> [EXERCISE DIRECTIONS]: Exactly the lines below from the one with "J3 pin 2: n25 -> AGND" up to and including the one with "J1 pin 2: Y13 -> GND" make up the answer, with nothing else added.

> [GIVEN INFORMATION]:
((

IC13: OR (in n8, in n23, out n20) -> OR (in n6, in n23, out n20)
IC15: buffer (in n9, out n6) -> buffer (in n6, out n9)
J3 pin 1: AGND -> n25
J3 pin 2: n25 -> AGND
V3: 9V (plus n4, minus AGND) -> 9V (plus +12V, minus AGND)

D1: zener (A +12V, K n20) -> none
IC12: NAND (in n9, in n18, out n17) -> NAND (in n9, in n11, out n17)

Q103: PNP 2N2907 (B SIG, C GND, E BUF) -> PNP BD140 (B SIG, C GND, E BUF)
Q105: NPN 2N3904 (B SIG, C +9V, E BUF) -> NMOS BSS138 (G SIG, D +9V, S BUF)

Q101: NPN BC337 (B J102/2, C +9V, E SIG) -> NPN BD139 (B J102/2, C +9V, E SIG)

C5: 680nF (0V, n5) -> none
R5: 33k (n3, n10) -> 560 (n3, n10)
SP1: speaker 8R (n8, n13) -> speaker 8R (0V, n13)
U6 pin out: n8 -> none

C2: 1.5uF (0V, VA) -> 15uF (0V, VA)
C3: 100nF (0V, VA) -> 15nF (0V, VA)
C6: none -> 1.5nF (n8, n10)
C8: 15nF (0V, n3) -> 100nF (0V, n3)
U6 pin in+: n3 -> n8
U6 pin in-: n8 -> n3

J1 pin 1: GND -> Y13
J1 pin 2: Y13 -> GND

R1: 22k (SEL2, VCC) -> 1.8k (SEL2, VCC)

))

> [SOLUTION TO THIS TASK]:
J3 pin 2: n25 -> AGND
V3: 9V (plus n4, minus AGND) -> 9V (plus +12V, minus AGND)

D1: zener (A +12V, K n20) -> none
IC12: NAND (in n9, in n18, out n17) -> NAND (in n9, in n11, out n17)

Q103: PNP 2N2907 (B SIG, C GND, E BUF) -> PNP BD140 (B SIG, C GND, E BUF)
Q105: NPN 2N3904 (B SIG, C +9V, E BUF) -> NMOS BSS138 (G SIG, D +9V, S BUF)

Q101: NPN BC337 (B J102/2, C +9V, E SIG) -> NPN BD139 (B J102/2, C +9V, E SIG)

C5: 680nF (0V, n5) -> none
R5: 33k (n3, n10) -> 560 (n3, n10)
SP1: speaker 8R (n8, n13) -> speaker 8R (0V, n13)
U6 pin out: n8 -> none

C2: 1.5uF (0V, VA) -> 15uF (0V, VA)
C3: 100nF (0V, VA) -> 15nF (0V, VA)
C6: none -> 1.5nF (n8, n10)
C8: 15nF (0V, n3) -> 100nF (0V, n3)
U6 pin in+: n3 -> n8
U6 pin in-: n8 -> n3

J1 pin 1: GND -> Y13
J1 pin 2: Y13 -> GND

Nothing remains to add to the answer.